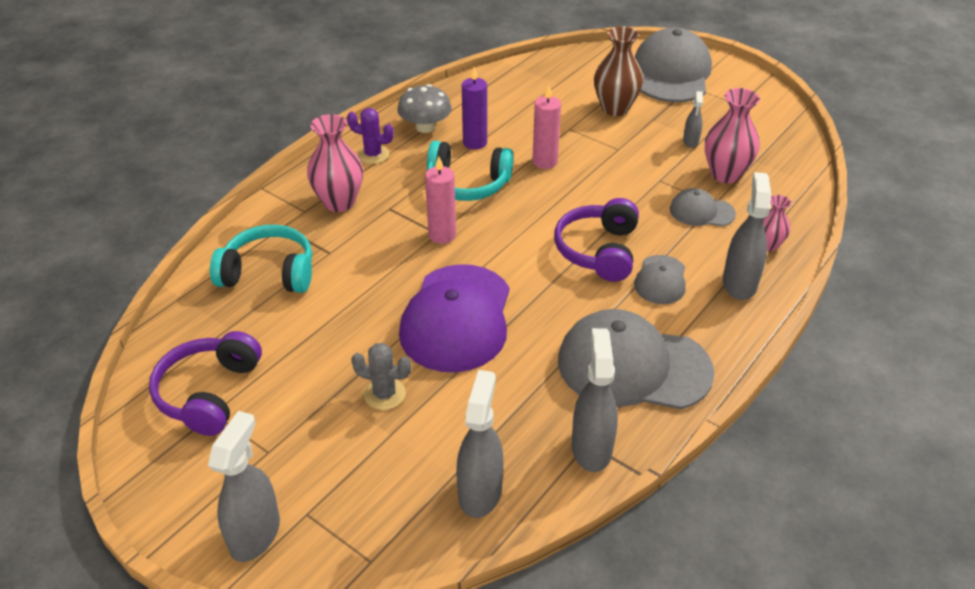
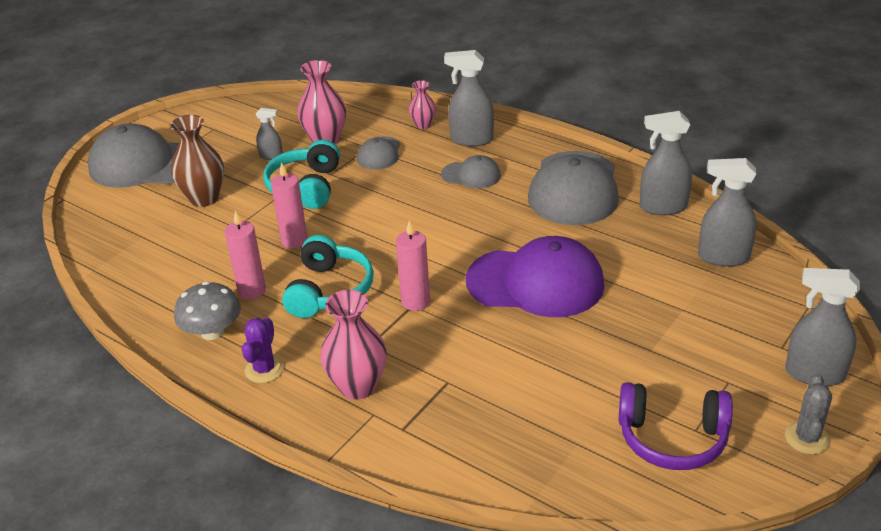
camera: 90 degrees left, 5 degrees down
(269, 273) = (486, 426): turquoise headphones -> turquoise headphones (306, 187)
(384, 394) = (640, 317): grey cactus -> grey cactus (807, 438)
(475, 143) = (252, 290): purple candle -> pink candle
(598, 251) = (435, 206): purple headphones -> none

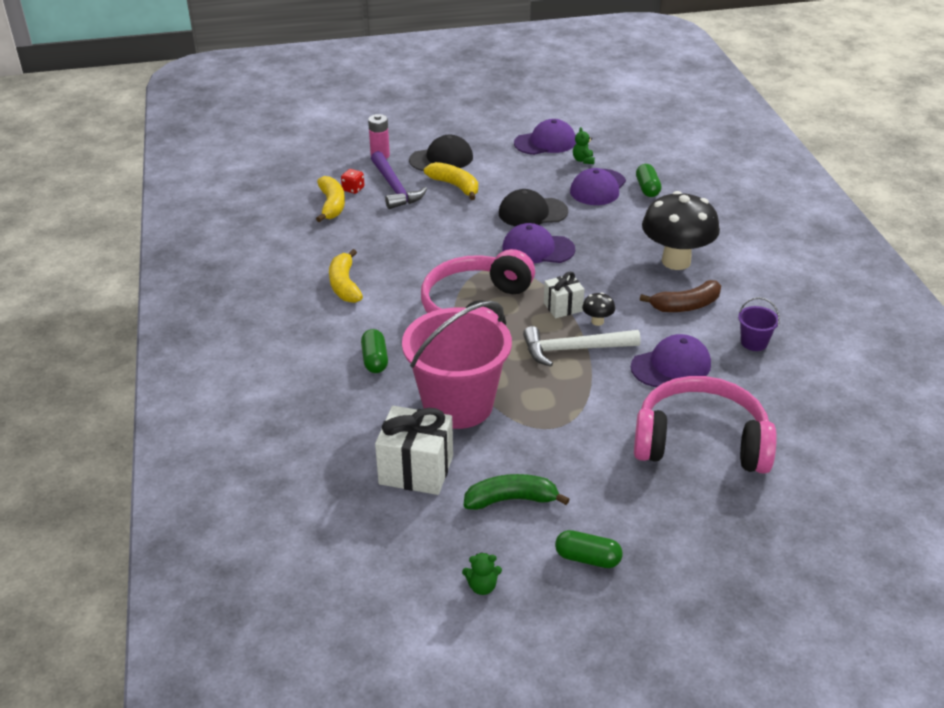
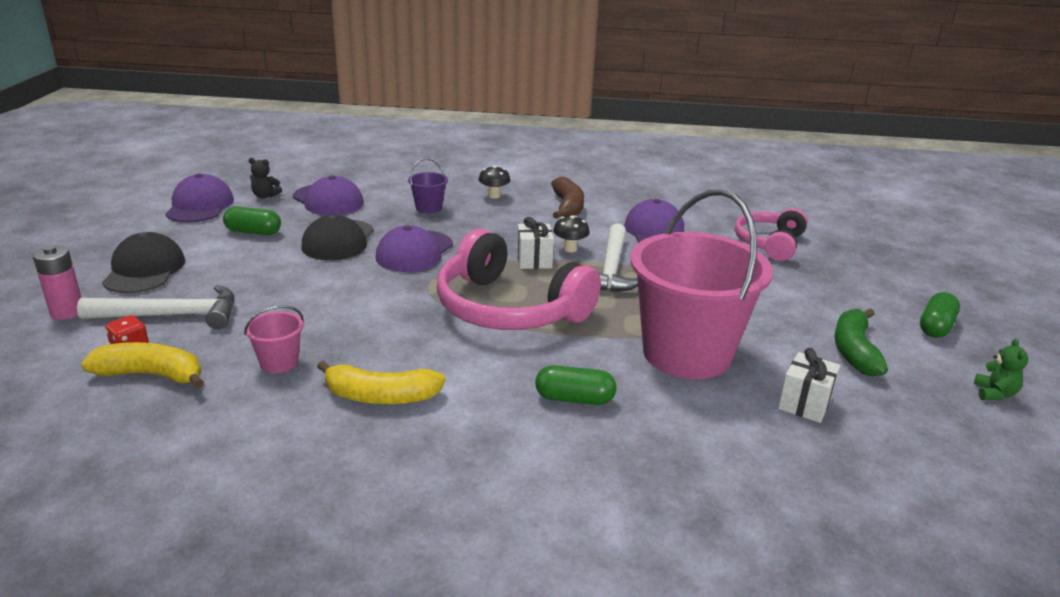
camera: 75 degrees left, 10 degrees down
(363, 240) = (279, 362): none -> pink bucket
(394, 188) = (172, 315): purple hammer -> white hammer
(416, 470) = (804, 404): white gift -> white gift, size x0.58
(455, 186) = (224, 273): yellow banana -> none
(583, 160) = (265, 196): green teddy bear -> black teddy bear
(647, 188) = (357, 181): green capsule -> green capsule (253, 232)
(676, 261) = (494, 196): black mushroom -> black mushroom, size x0.40
(700, 442) = (770, 244): pink headphones -> pink headphones, size x0.61
(754, 342) = (636, 194): purple bucket -> purple bucket (428, 208)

→ **TASK DETAILS**
Through the line containing "(363, 240) = (279, 362): none -> pink bucket" and no further, restate the data above word for word from its first line, leaving out pictures.

→ **YOUR RESPONSE**
camera: 90 degrees left, 5 degrees down
(269, 273) = (486, 426): turquoise headphones -> turquoise headphones (306, 187)
(384, 394) = (640, 317): grey cactus -> grey cactus (807, 438)
(475, 143) = (252, 290): purple candle -> pink candle
(598, 251) = (435, 206): purple headphones -> none

camera: 75 degrees left, 10 degrees down
(363, 240) = (279, 362): none -> pink bucket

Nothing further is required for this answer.